To do: Only these lines are needed: the first line of the entries below through the line with "R5: 3.6k (+9V, DIS) -> 1.2k (+9V, DIS)", each returned exactly.

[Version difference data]
-*-*-

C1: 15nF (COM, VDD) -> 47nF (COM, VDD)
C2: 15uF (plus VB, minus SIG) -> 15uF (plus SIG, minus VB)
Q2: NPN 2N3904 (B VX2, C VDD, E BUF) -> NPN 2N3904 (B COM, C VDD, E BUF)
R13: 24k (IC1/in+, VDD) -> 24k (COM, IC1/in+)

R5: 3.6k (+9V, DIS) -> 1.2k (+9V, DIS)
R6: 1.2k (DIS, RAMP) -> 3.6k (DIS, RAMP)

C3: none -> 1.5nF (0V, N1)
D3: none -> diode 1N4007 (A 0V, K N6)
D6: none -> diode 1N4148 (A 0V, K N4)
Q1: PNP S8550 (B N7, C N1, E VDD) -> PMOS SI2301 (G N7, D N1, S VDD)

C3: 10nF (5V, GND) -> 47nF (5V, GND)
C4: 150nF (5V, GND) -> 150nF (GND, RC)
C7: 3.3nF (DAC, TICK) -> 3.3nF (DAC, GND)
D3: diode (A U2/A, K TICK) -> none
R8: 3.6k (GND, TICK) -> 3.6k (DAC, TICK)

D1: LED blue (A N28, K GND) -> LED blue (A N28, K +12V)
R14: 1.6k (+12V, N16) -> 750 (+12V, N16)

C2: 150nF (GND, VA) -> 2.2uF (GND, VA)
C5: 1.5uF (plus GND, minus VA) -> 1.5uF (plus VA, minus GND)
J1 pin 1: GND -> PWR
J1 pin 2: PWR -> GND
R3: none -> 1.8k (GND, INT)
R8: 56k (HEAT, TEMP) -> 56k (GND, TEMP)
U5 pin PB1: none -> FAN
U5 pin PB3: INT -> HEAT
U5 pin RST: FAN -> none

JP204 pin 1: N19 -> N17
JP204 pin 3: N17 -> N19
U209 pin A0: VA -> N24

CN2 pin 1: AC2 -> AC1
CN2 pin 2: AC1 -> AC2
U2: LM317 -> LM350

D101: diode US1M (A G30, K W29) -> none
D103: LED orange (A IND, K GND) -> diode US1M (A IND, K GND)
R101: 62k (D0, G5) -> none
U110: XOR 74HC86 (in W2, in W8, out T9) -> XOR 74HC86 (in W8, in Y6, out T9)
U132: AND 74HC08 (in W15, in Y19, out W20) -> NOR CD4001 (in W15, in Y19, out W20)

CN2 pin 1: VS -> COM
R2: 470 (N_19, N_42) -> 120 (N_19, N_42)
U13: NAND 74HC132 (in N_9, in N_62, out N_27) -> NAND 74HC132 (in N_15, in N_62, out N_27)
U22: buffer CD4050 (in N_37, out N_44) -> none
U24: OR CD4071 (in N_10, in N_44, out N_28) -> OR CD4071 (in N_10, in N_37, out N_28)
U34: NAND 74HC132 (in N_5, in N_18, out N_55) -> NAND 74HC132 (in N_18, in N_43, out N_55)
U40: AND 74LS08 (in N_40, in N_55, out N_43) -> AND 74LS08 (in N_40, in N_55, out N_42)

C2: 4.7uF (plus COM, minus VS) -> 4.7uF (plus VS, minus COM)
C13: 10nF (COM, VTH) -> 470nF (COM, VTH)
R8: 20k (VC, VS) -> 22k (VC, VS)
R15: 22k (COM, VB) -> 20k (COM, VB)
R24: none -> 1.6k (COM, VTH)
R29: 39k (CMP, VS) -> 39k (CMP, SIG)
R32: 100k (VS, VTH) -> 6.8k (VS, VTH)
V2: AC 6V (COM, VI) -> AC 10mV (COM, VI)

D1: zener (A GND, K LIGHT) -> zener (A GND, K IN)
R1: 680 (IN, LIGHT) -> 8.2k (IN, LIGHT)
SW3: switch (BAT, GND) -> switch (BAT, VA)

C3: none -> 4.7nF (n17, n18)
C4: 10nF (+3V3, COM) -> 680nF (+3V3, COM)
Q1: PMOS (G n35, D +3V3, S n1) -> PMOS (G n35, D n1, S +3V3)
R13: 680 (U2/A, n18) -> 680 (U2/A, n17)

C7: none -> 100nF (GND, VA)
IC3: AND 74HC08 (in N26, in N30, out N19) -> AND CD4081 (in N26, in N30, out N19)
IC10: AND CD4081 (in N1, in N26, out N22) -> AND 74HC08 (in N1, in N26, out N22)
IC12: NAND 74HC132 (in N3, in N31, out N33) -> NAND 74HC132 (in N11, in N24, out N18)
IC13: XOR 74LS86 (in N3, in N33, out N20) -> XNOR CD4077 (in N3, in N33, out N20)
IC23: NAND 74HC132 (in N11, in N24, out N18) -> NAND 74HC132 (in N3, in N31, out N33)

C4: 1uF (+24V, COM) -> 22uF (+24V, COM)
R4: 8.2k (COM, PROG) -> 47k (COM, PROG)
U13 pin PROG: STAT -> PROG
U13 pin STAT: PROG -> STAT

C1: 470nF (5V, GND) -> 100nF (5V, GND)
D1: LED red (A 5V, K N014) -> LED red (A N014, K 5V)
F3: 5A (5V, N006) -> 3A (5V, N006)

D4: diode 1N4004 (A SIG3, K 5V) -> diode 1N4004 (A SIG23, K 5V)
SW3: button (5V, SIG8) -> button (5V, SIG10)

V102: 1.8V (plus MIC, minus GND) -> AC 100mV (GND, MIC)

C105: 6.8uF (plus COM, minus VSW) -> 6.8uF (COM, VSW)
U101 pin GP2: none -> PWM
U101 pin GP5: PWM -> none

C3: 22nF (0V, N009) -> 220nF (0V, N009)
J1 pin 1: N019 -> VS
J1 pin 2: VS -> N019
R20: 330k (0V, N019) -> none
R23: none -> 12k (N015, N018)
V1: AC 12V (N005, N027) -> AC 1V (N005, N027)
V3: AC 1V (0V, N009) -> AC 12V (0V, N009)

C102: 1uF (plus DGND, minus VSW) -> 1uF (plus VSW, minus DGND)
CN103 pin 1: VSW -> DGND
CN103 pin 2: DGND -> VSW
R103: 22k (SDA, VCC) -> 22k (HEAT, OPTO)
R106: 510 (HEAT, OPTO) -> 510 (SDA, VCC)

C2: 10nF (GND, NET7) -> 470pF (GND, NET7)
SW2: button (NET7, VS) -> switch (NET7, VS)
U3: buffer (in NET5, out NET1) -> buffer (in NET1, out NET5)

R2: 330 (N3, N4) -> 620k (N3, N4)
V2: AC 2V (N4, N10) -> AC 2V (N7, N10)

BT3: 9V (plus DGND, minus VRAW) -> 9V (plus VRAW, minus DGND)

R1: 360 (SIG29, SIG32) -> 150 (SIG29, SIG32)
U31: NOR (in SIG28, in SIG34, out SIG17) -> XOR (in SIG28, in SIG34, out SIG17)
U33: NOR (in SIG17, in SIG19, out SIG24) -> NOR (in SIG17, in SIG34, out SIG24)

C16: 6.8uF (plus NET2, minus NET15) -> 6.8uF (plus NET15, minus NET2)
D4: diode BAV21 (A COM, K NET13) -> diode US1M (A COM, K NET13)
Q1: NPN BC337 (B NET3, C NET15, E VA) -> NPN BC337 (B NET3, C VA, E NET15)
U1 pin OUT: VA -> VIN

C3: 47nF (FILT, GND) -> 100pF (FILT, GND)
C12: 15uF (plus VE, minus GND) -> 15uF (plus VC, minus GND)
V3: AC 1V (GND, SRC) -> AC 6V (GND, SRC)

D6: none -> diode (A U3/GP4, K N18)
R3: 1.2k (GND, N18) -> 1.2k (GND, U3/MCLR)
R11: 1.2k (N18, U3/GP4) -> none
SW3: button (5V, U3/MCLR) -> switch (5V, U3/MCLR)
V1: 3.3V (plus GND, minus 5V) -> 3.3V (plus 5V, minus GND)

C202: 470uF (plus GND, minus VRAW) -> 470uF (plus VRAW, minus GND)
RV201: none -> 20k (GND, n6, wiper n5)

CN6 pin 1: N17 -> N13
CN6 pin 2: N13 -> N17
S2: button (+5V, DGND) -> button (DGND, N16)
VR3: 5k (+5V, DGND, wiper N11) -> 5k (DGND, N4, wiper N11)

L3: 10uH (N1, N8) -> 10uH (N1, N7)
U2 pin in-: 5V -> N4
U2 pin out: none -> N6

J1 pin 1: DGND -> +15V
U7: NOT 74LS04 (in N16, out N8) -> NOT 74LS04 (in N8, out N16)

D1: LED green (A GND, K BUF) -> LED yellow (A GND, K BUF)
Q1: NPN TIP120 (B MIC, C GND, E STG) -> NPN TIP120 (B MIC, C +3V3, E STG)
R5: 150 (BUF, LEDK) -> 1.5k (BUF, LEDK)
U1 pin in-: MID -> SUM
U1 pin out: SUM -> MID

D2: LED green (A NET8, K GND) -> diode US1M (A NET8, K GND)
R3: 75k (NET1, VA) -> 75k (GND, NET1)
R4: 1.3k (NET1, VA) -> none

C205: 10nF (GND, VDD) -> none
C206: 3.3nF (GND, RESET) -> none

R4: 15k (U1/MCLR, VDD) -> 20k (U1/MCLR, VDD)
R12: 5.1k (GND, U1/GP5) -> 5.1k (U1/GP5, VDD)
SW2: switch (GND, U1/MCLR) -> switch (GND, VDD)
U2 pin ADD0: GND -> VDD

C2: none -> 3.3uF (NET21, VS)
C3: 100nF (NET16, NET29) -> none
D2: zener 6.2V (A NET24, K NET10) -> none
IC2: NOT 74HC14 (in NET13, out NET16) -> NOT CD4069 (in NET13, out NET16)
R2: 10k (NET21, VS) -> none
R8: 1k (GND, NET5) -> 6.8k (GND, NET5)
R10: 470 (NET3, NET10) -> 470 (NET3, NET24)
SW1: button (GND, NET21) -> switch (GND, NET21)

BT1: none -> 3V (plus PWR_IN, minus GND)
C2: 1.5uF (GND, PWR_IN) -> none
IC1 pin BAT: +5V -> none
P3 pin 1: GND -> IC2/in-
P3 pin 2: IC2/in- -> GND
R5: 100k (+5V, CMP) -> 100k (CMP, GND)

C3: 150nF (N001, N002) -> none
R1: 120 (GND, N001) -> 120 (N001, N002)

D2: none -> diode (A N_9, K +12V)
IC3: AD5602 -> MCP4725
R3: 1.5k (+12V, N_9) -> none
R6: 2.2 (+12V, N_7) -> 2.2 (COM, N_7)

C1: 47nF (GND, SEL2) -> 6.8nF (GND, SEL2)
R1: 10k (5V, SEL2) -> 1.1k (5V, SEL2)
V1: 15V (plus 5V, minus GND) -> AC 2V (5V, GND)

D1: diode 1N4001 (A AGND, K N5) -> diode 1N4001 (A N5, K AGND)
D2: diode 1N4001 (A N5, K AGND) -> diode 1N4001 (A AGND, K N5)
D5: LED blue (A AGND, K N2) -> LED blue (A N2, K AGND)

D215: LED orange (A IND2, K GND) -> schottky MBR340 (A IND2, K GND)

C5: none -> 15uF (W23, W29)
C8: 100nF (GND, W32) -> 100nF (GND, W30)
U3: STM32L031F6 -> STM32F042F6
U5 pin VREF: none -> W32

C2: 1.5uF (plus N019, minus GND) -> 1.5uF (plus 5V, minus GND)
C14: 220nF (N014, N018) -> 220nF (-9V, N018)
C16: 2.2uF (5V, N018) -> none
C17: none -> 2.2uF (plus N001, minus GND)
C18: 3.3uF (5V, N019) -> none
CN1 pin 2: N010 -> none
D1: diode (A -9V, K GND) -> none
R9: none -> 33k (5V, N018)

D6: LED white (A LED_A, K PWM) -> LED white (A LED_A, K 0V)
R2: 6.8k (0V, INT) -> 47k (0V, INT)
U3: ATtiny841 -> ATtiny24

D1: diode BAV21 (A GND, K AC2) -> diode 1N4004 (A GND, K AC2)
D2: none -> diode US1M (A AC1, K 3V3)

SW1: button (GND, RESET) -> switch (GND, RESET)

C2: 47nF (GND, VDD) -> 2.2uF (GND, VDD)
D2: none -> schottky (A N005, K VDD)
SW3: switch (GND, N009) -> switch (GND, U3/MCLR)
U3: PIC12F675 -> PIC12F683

-*-*-

Your solution:
C1: 15nF (COM, VDD) -> 47nF (COM, VDD)
C2: 15uF (plus VB, minus SIG) -> 15uF (plus SIG, minus VB)
Q2: NPN 2N3904 (B VX2, C VDD, E BUF) -> NPN 2N3904 (B COM, C VDD, E BUF)
R13: 24k (IC1/in+, VDD) -> 24k (COM, IC1/in+)

R5: 3.6k (+9V, DIS) -> 1.2k (+9V, DIS)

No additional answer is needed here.